* _Exercise prompt_: Pick out every line of the entries below that contains the word "green", and copy each one.

* begin *

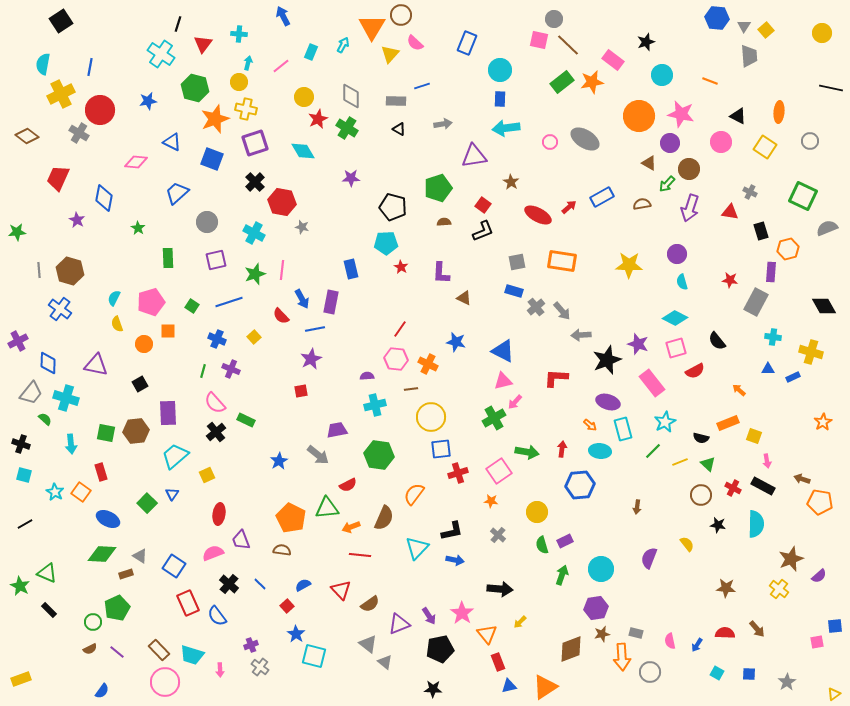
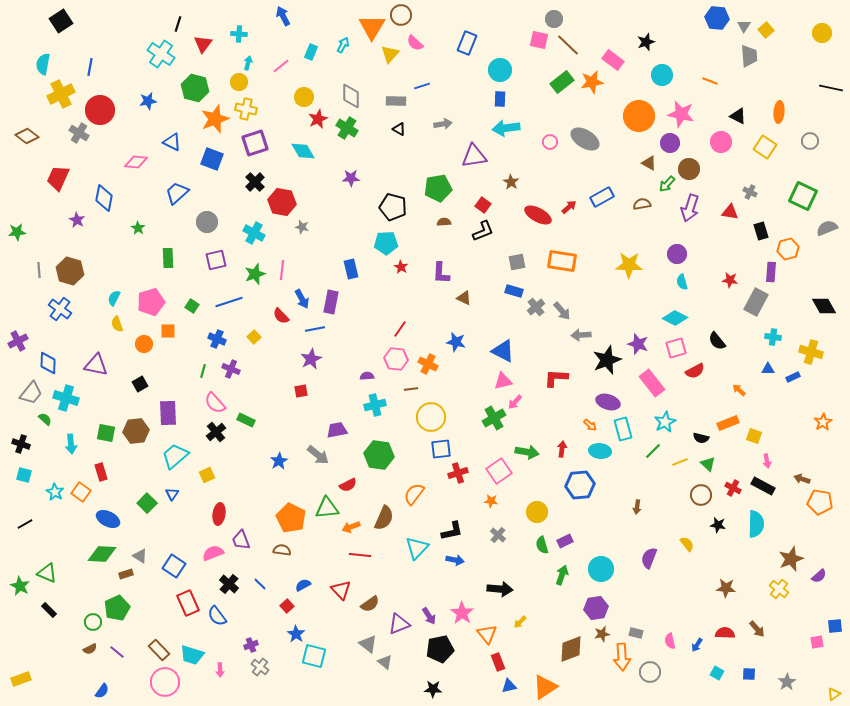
green pentagon at (438, 188): rotated 8 degrees clockwise
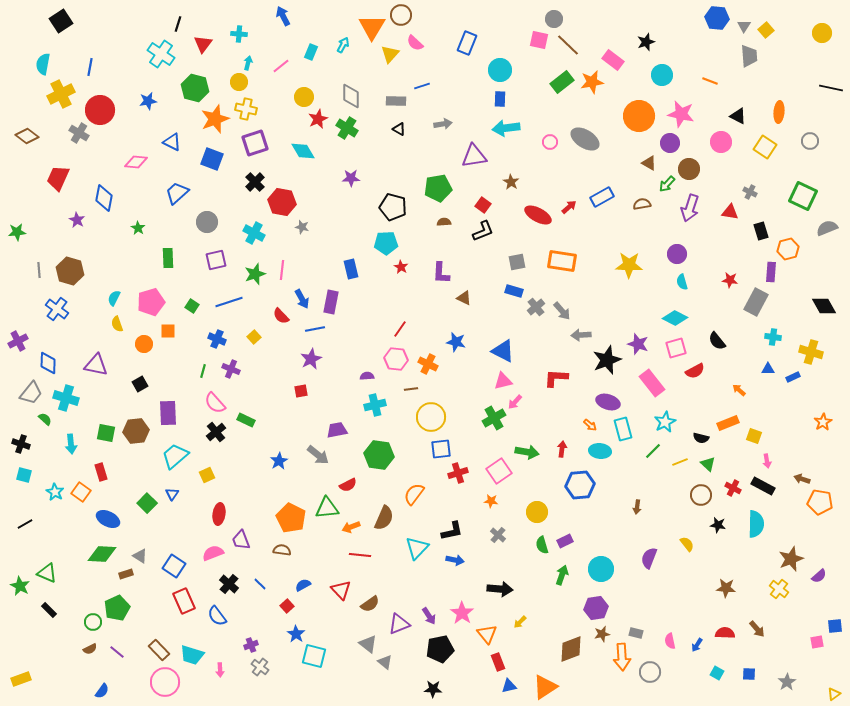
blue cross at (60, 309): moved 3 px left
red rectangle at (188, 603): moved 4 px left, 2 px up
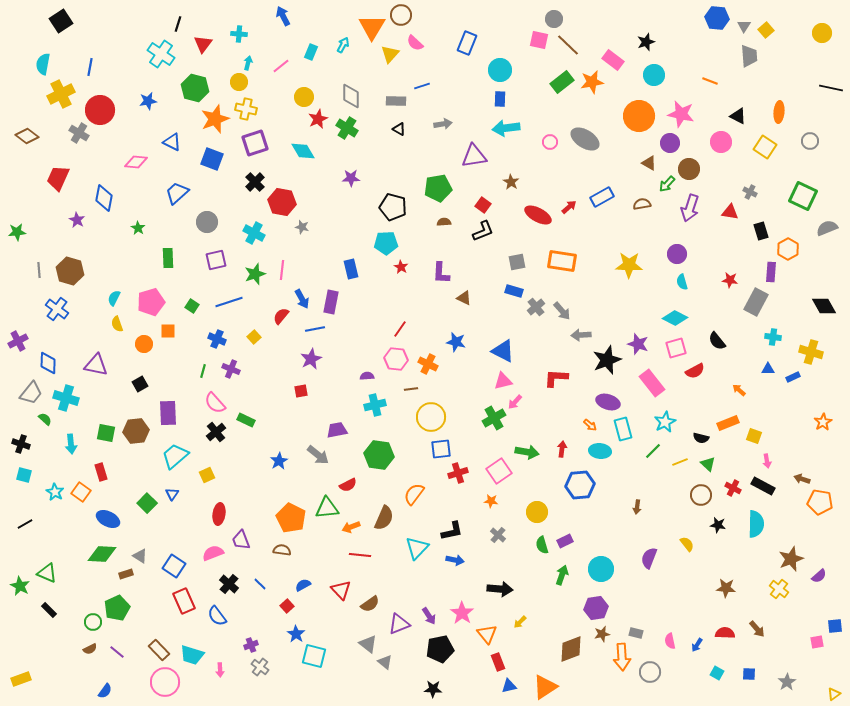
cyan circle at (662, 75): moved 8 px left
orange hexagon at (788, 249): rotated 15 degrees counterclockwise
red semicircle at (281, 316): rotated 84 degrees clockwise
blue semicircle at (102, 691): moved 3 px right
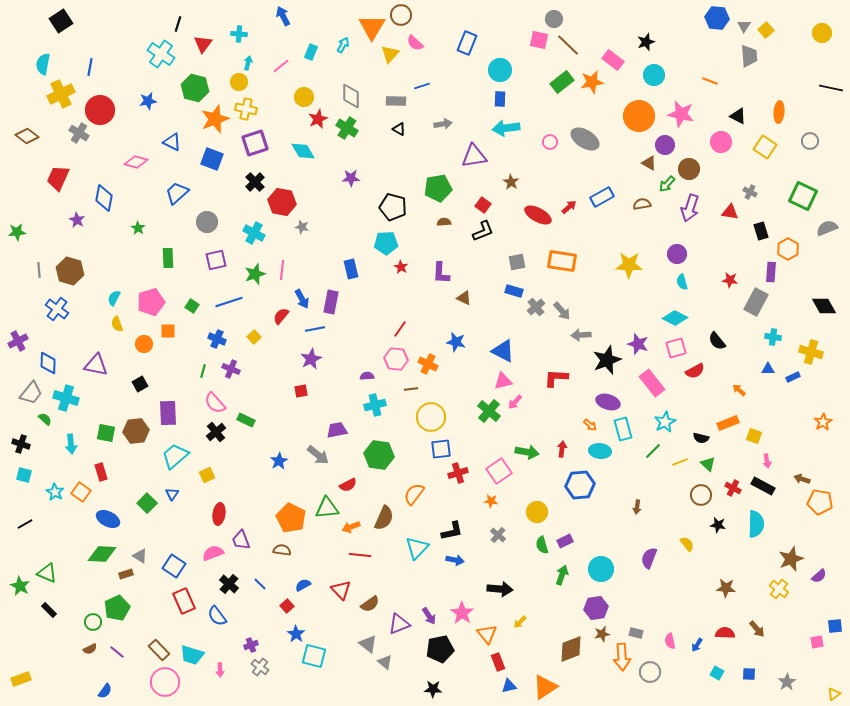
purple circle at (670, 143): moved 5 px left, 2 px down
pink diamond at (136, 162): rotated 10 degrees clockwise
green cross at (494, 418): moved 5 px left, 7 px up; rotated 20 degrees counterclockwise
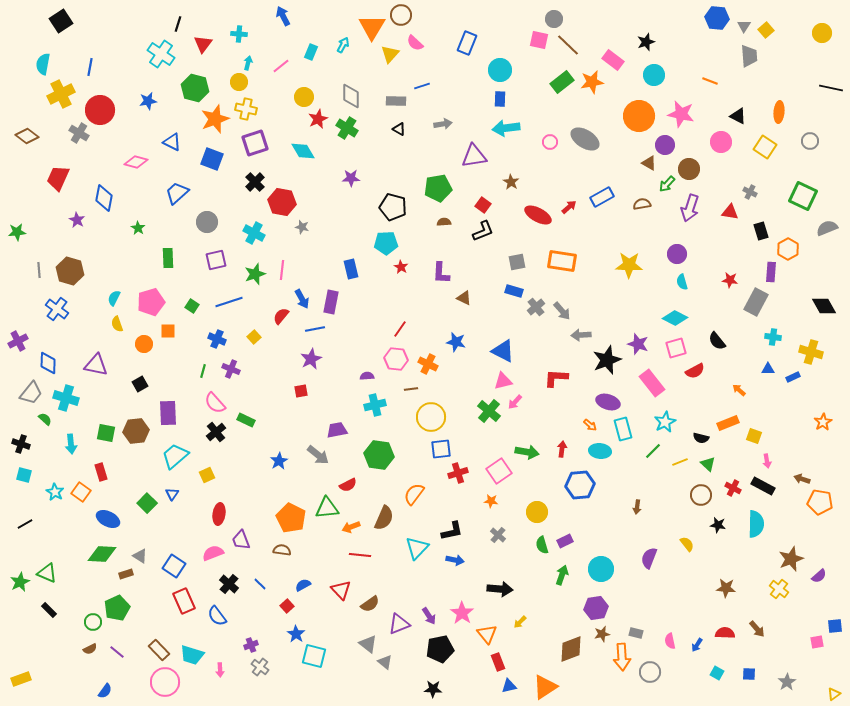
green star at (20, 586): moved 4 px up; rotated 18 degrees clockwise
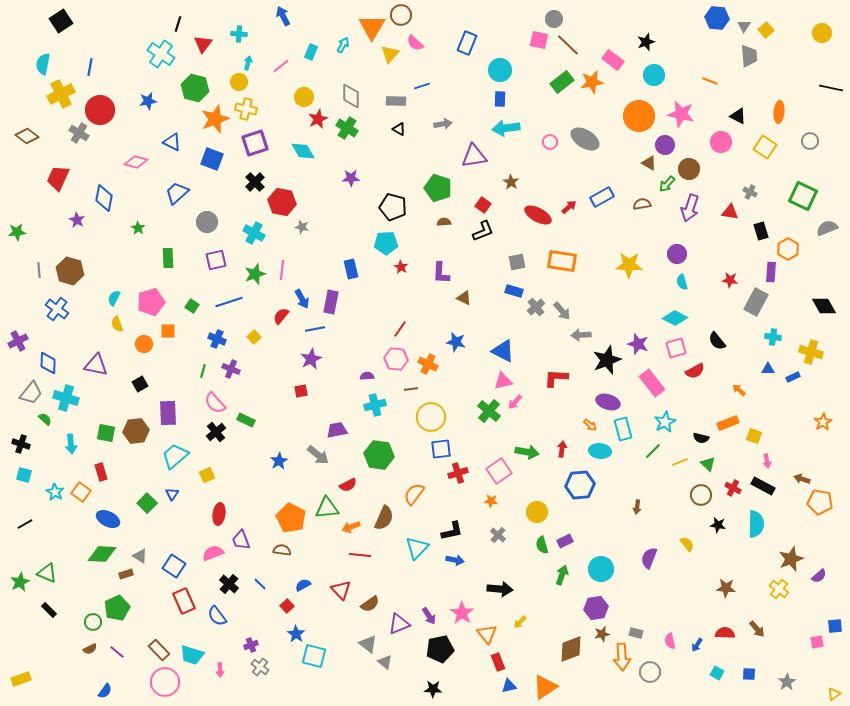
green pentagon at (438, 188): rotated 28 degrees clockwise
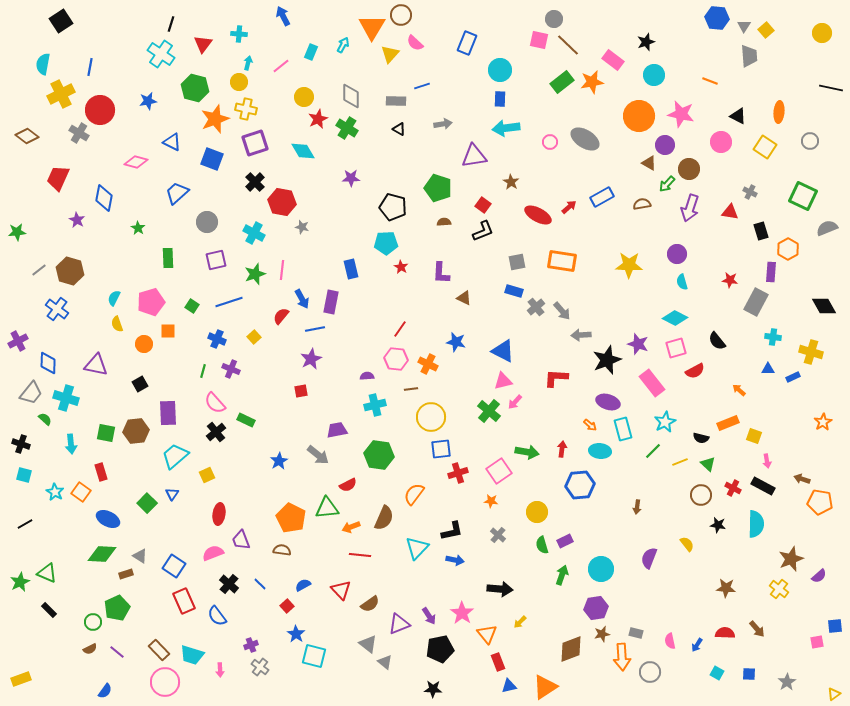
black line at (178, 24): moved 7 px left
gray line at (39, 270): rotated 56 degrees clockwise
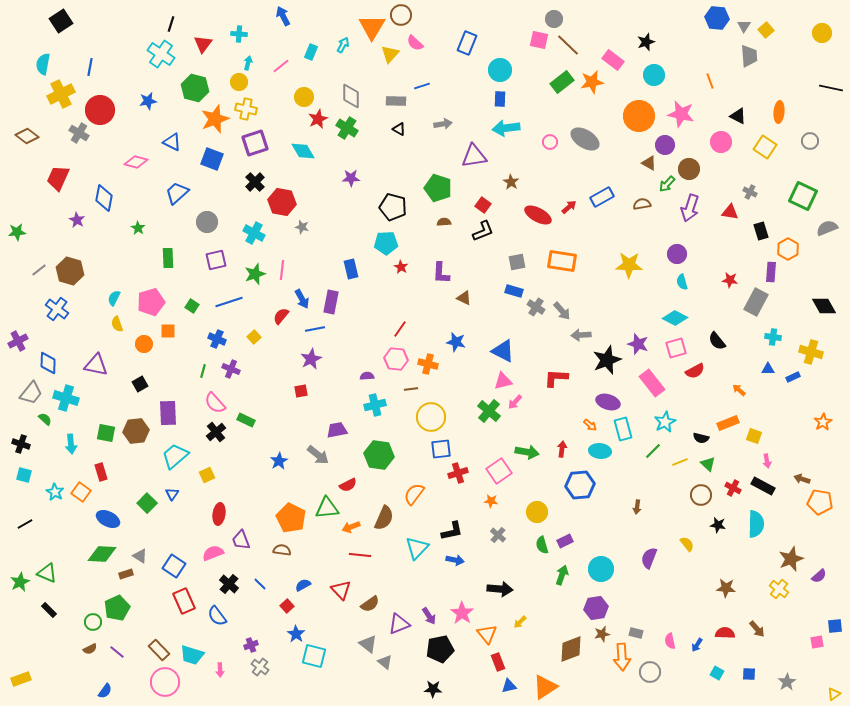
orange line at (710, 81): rotated 49 degrees clockwise
gray cross at (536, 307): rotated 18 degrees counterclockwise
orange cross at (428, 364): rotated 12 degrees counterclockwise
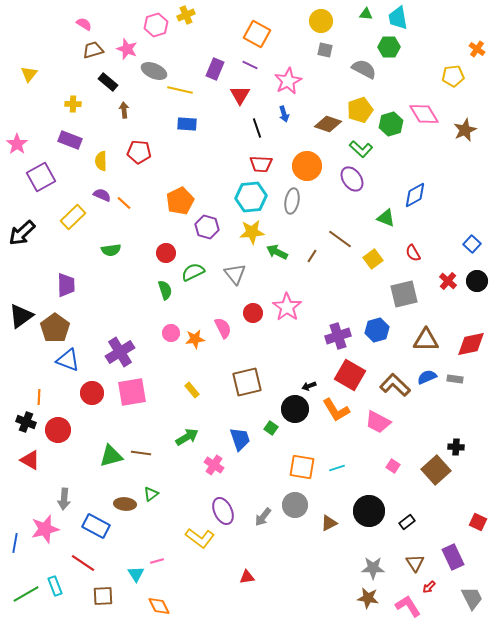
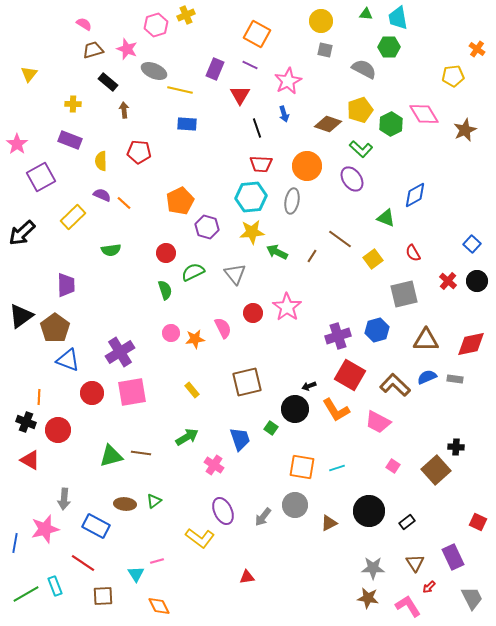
green hexagon at (391, 124): rotated 10 degrees counterclockwise
green triangle at (151, 494): moved 3 px right, 7 px down
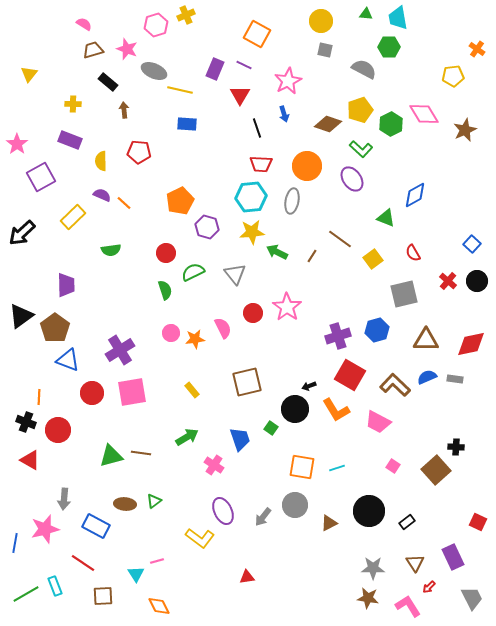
purple line at (250, 65): moved 6 px left
purple cross at (120, 352): moved 2 px up
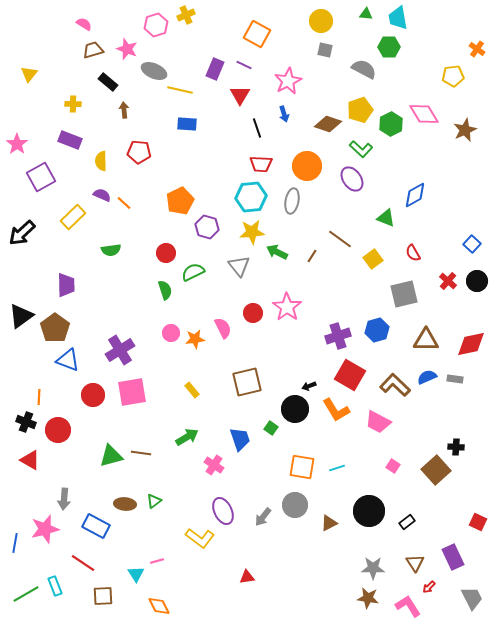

* end *

* _Worked answer_:
green pentagon at (438, 188): rotated 8 degrees clockwise
green cross at (494, 418): moved 5 px left, 7 px up; rotated 20 degrees counterclockwise
green star at (20, 586): moved 4 px up; rotated 18 degrees clockwise
green pentagon at (438, 188): rotated 28 degrees clockwise
green hexagon at (391, 124): rotated 10 degrees counterclockwise
green triangle at (151, 494): moved 3 px right, 7 px down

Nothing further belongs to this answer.